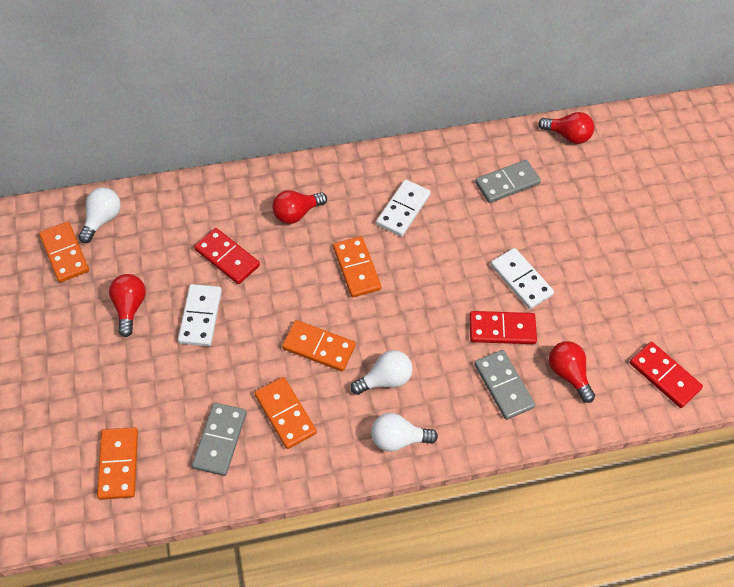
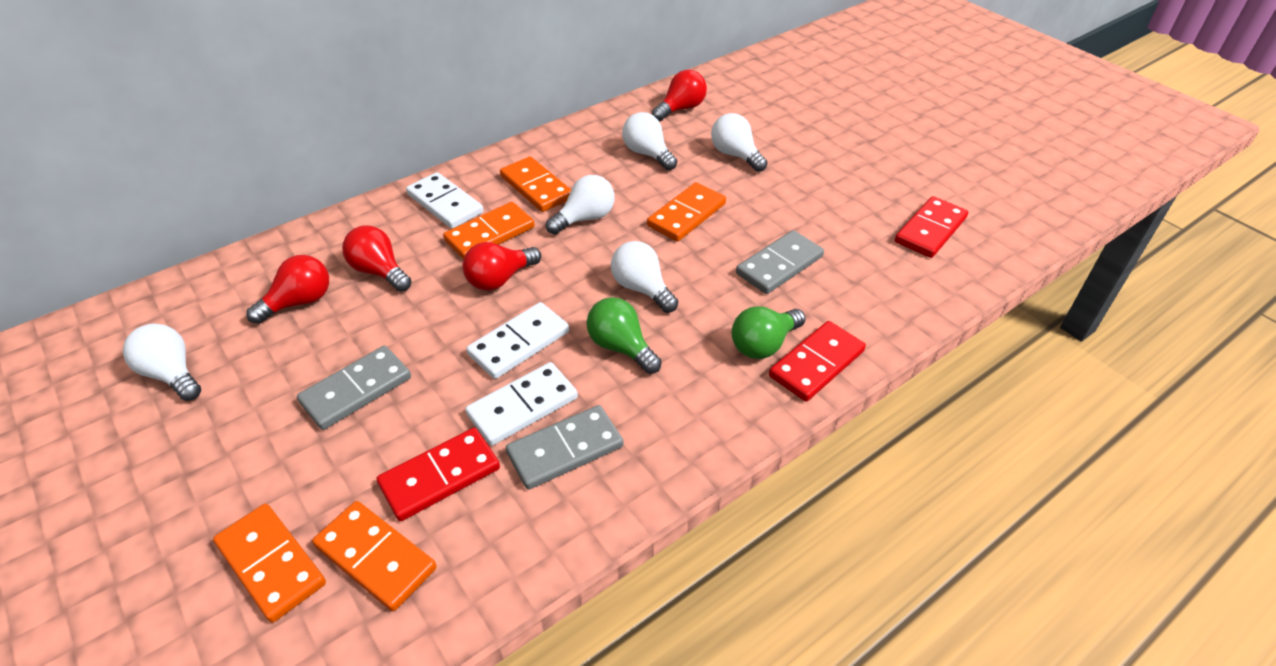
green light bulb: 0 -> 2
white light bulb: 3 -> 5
--
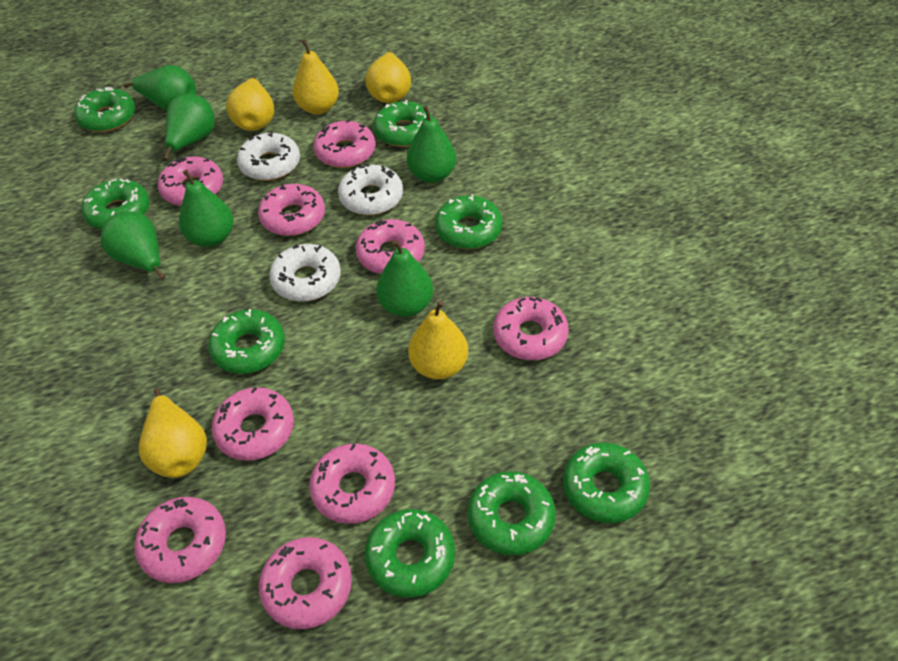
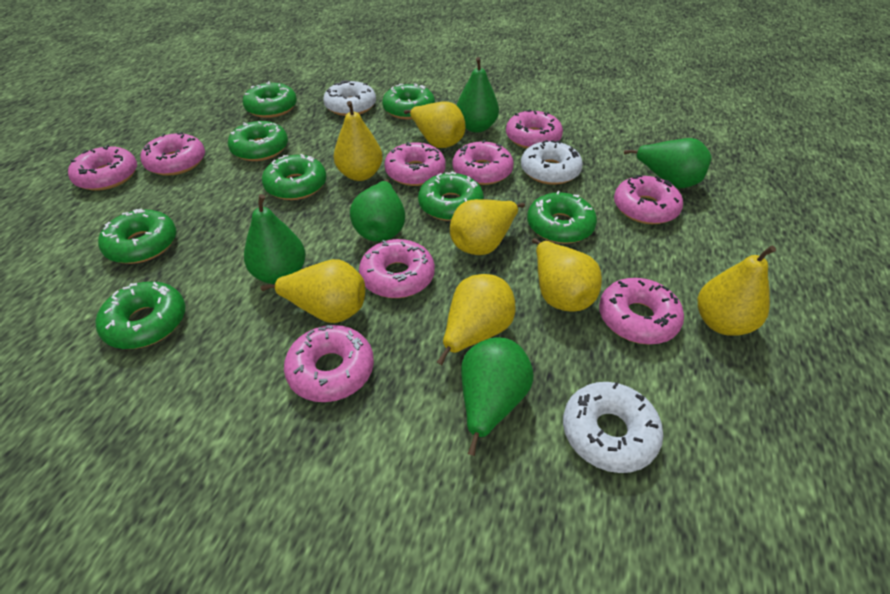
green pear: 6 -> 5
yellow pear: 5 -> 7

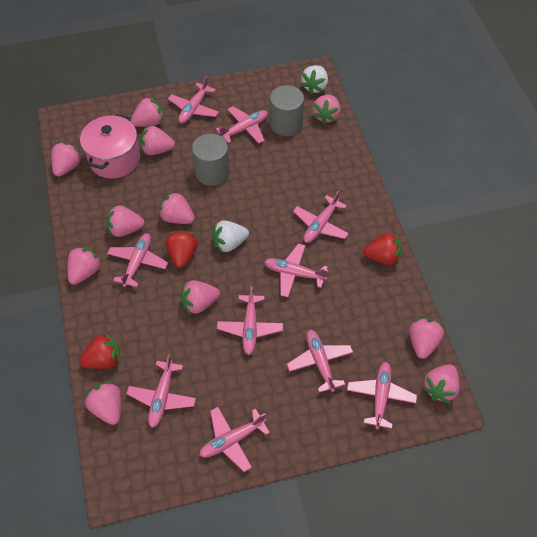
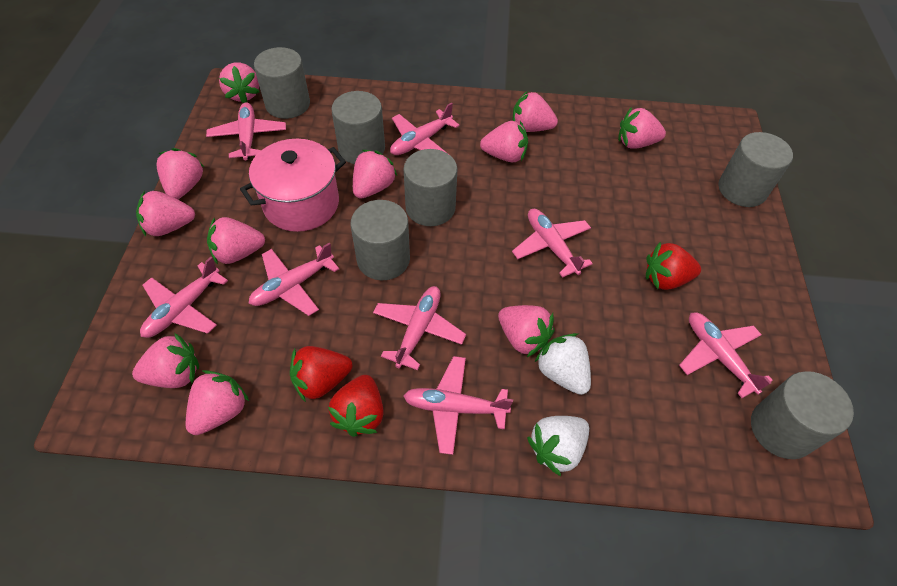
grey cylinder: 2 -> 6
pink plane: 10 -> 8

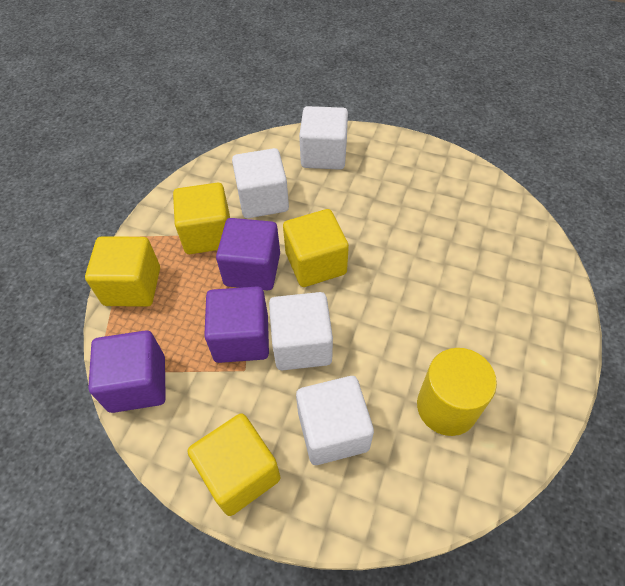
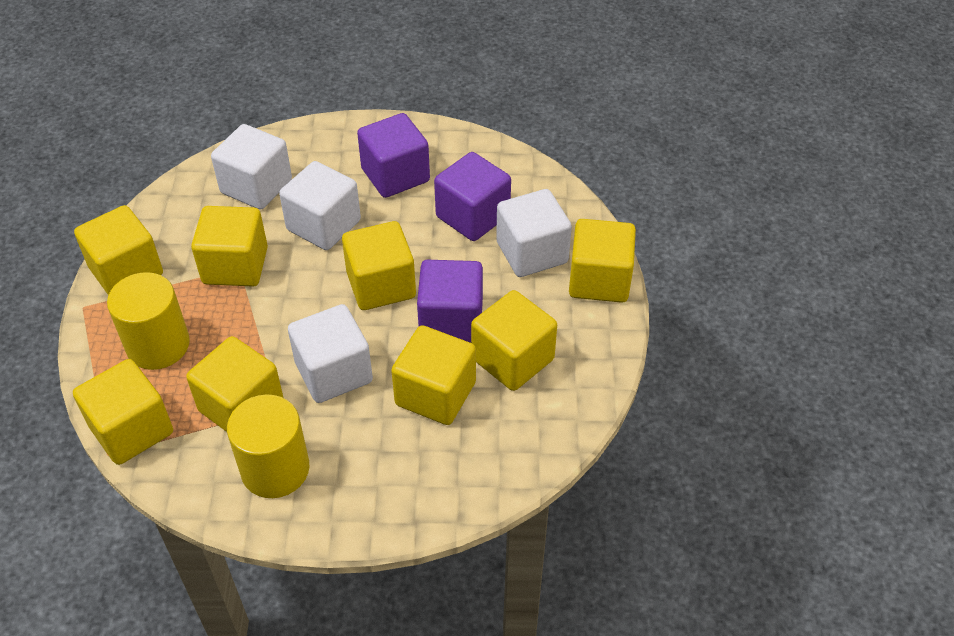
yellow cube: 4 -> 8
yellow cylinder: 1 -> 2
--
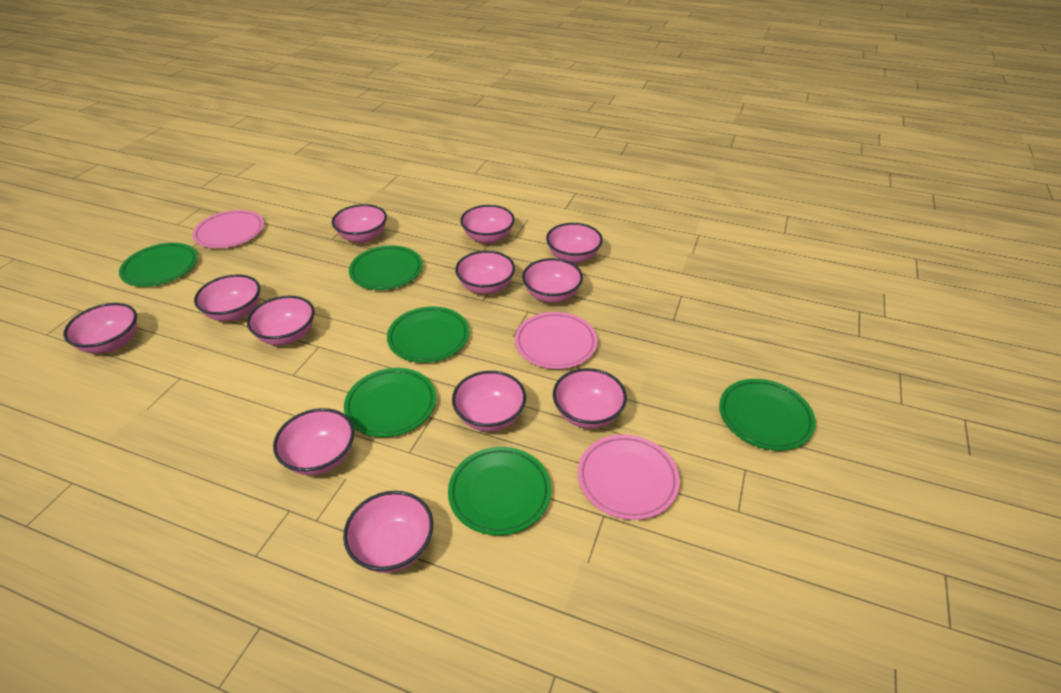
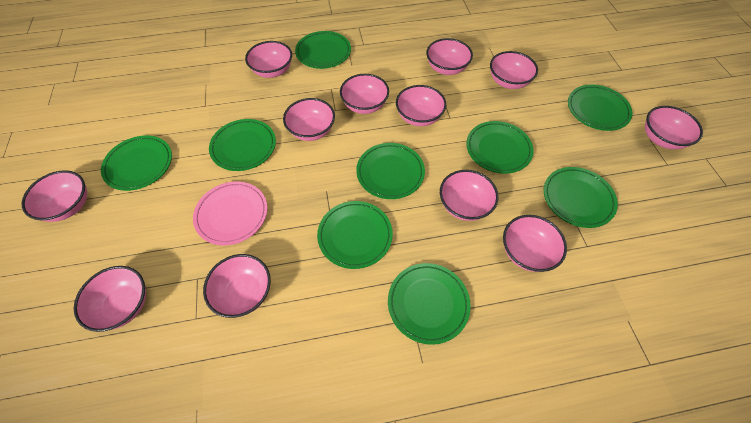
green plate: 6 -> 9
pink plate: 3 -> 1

## Exercise objective
Take the material above from the line bearing "green pear: 6 -> 5" through the line bearing "yellow cylinder: 1 -> 2" and write it out exactly, both end lines included. Pictures stay out.

## Result of the task
green pear: 6 -> 5
yellow pear: 5 -> 7

grey cylinder: 2 -> 6
pink plane: 10 -> 8

yellow cube: 4 -> 8
yellow cylinder: 1 -> 2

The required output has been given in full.